DATA BELOW Block Start

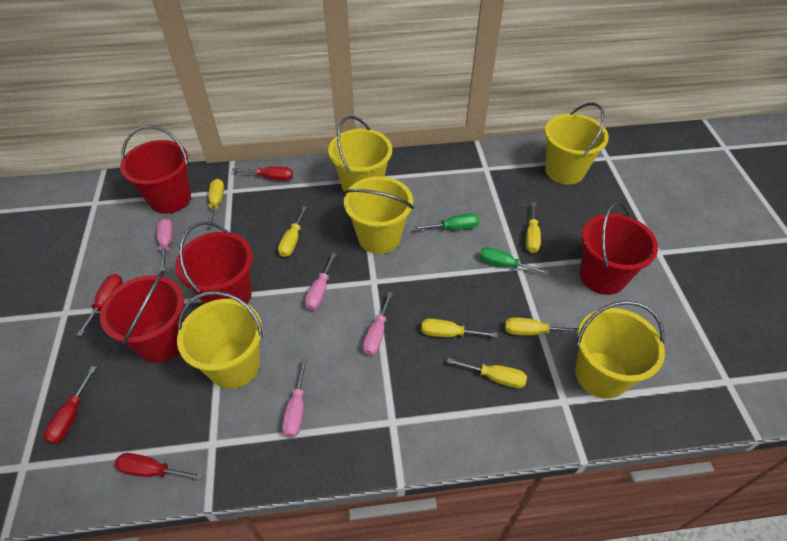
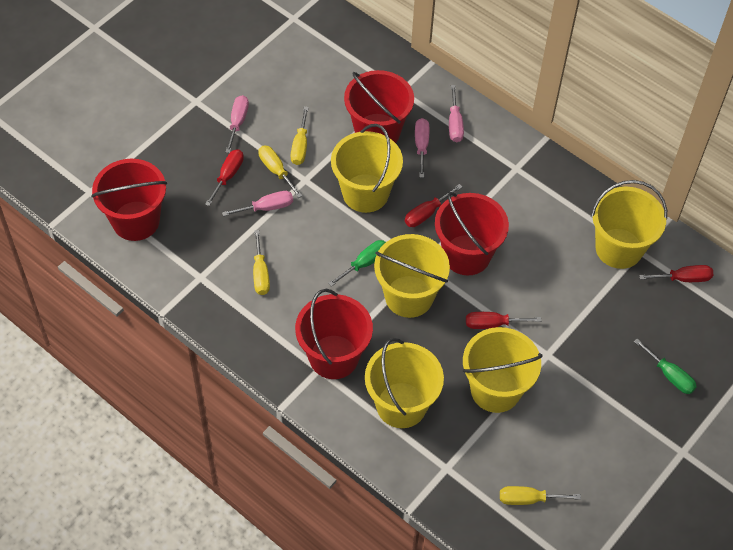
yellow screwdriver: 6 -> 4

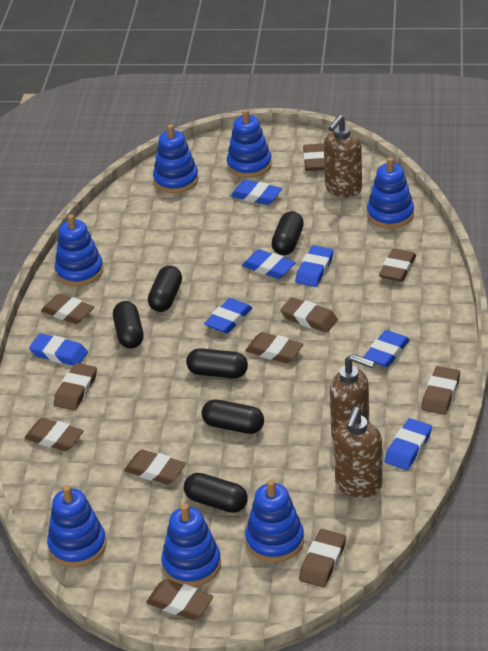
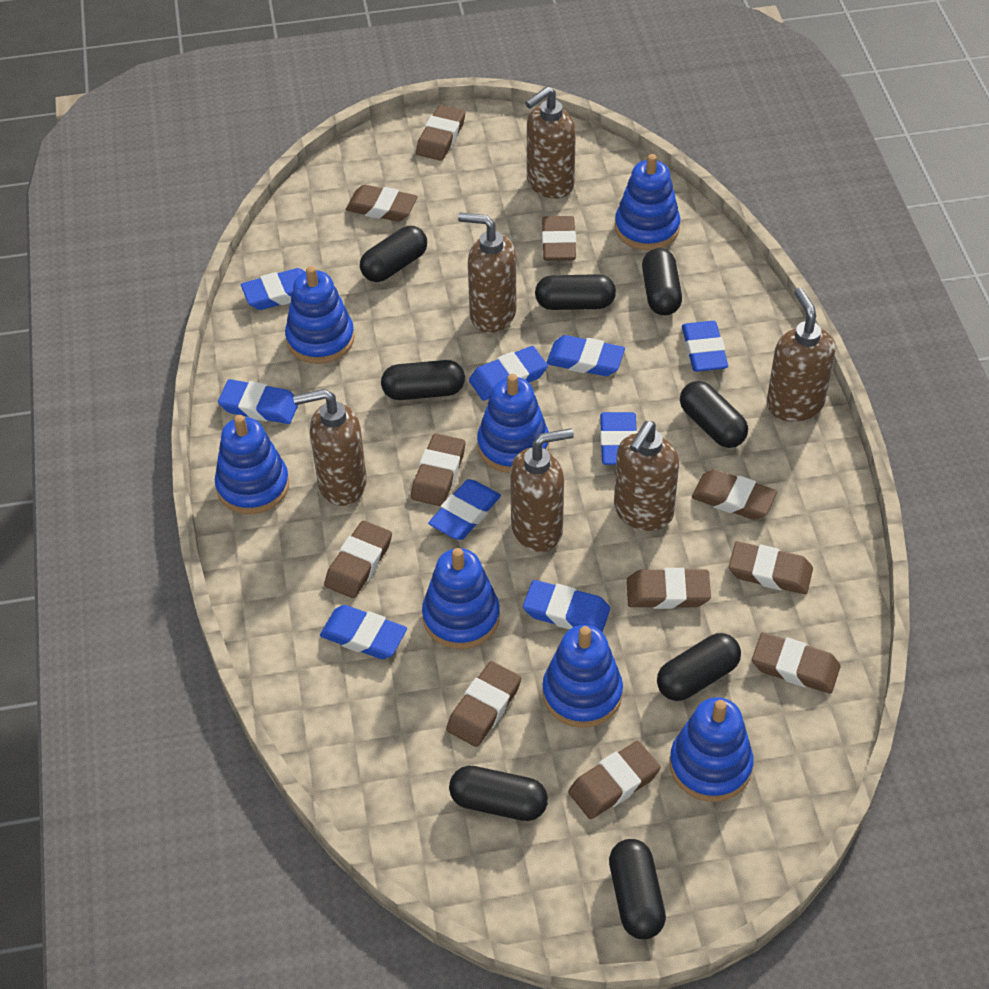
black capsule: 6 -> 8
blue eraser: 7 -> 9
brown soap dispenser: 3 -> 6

DATA BELOW Block End

- TASK BRIEF:
Please print everything in the material exactly, apart from the pictures.

- SOLUTION FOR THIS TASK:
yellow screwdriver: 6 -> 4

black capsule: 6 -> 8
blue eraser: 7 -> 9
brown soap dispenser: 3 -> 6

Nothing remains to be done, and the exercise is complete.